Which lines run from the one containing "appeared: GreenBottle (200,112,256,231)" to the end of the entries below? Retype exactly those, both ends included.

[[ Given records, beginning ]]

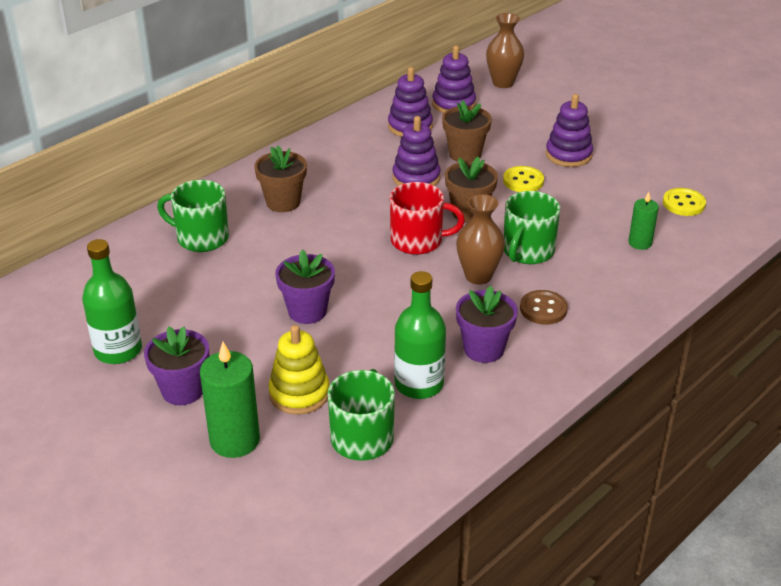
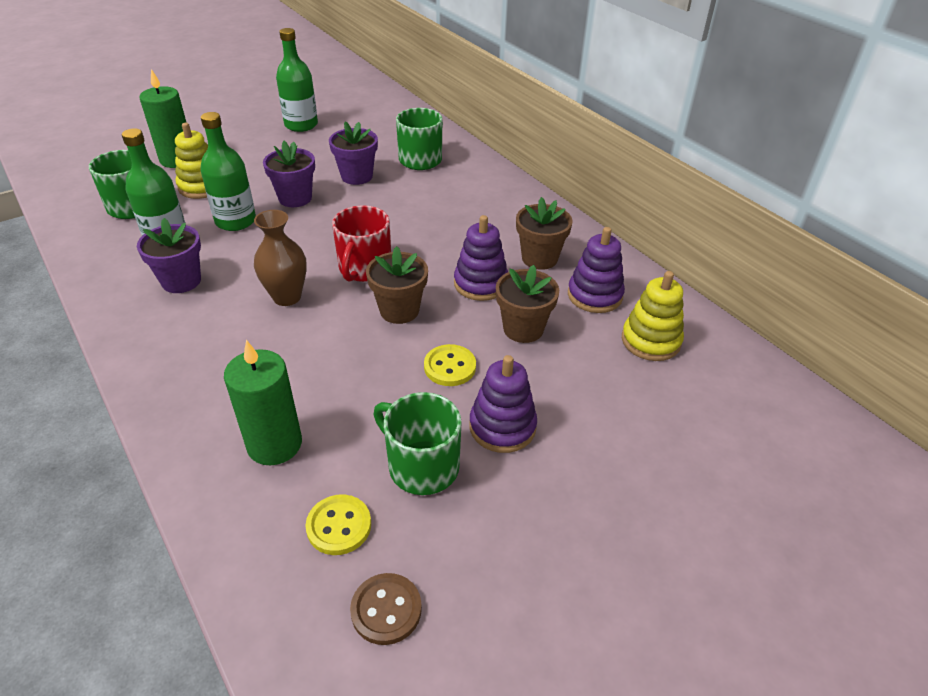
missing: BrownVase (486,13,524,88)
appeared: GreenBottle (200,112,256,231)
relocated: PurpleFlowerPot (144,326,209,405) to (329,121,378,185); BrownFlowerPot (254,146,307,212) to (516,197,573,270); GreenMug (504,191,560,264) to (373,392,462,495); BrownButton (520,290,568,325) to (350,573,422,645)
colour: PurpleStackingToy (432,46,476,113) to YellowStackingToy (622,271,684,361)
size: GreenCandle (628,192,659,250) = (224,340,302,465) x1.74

[[ Given records, end ]]

Output for this task:
appeared: GreenBottle (200,112,256,231)
relocated: PurpleFlowerPot (144,326,209,405) to (329,121,378,185); BrownFlowerPot (254,146,307,212) to (516,197,573,270); GreenMug (504,191,560,264) to (373,392,462,495); BrownButton (520,290,568,325) to (350,573,422,645)
colour: PurpleStackingToy (432,46,476,113) to YellowStackingToy (622,271,684,361)
size: GreenCandle (628,192,659,250) = (224,340,302,465) x1.74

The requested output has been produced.